- **Data provided**

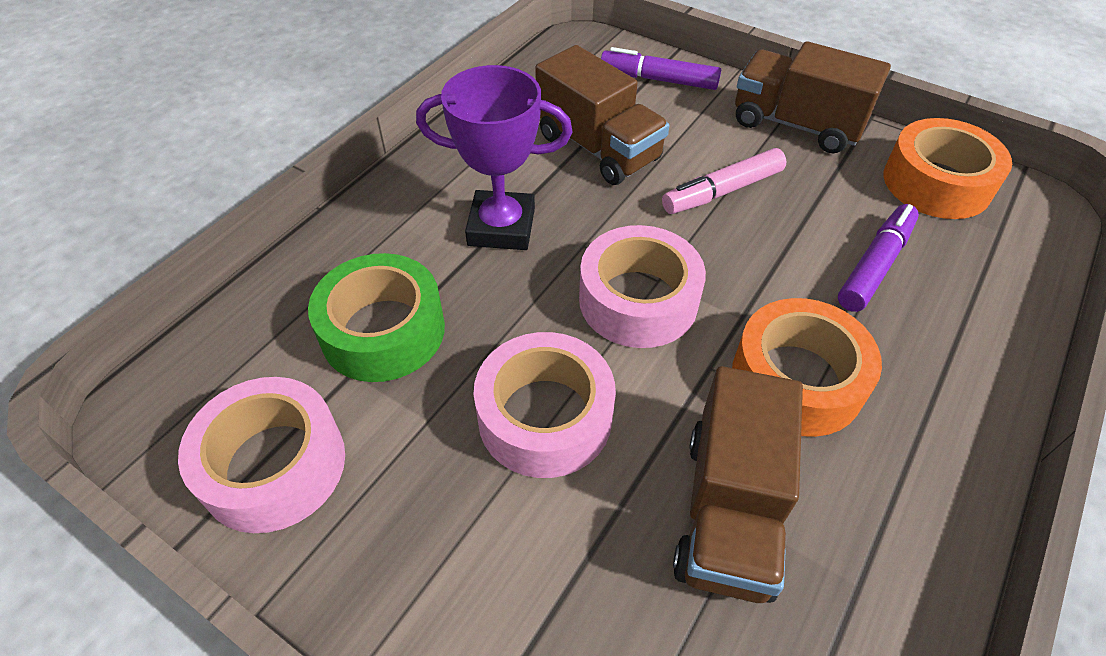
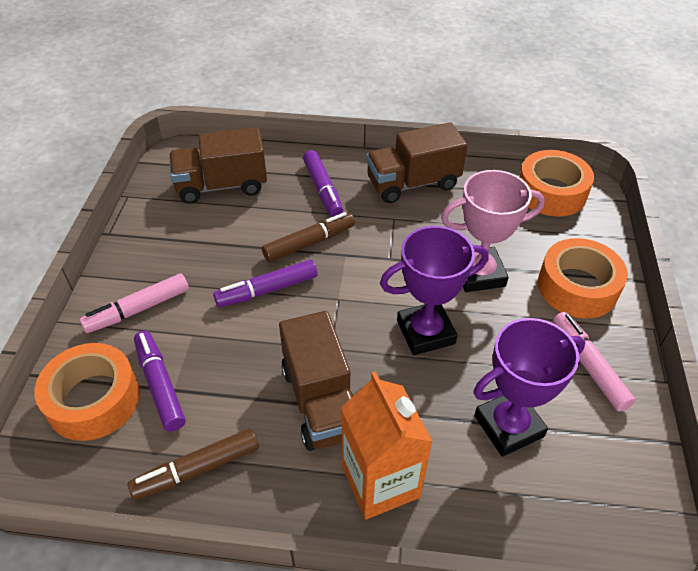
brown marker: 0 -> 2
green tape: 1 -> 0
orange carton: 0 -> 1
orange tape: 2 -> 3
pink marker: 1 -> 2
pink tape: 3 -> 0
pink trophy: 0 -> 1
purple marker: 2 -> 3
purple trophy: 1 -> 2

- **Task statement**
Across the listing above, report every line where "tape" occurs.

- **Answer to this task**
green tape: 1 -> 0
orange tape: 2 -> 3
pink tape: 3 -> 0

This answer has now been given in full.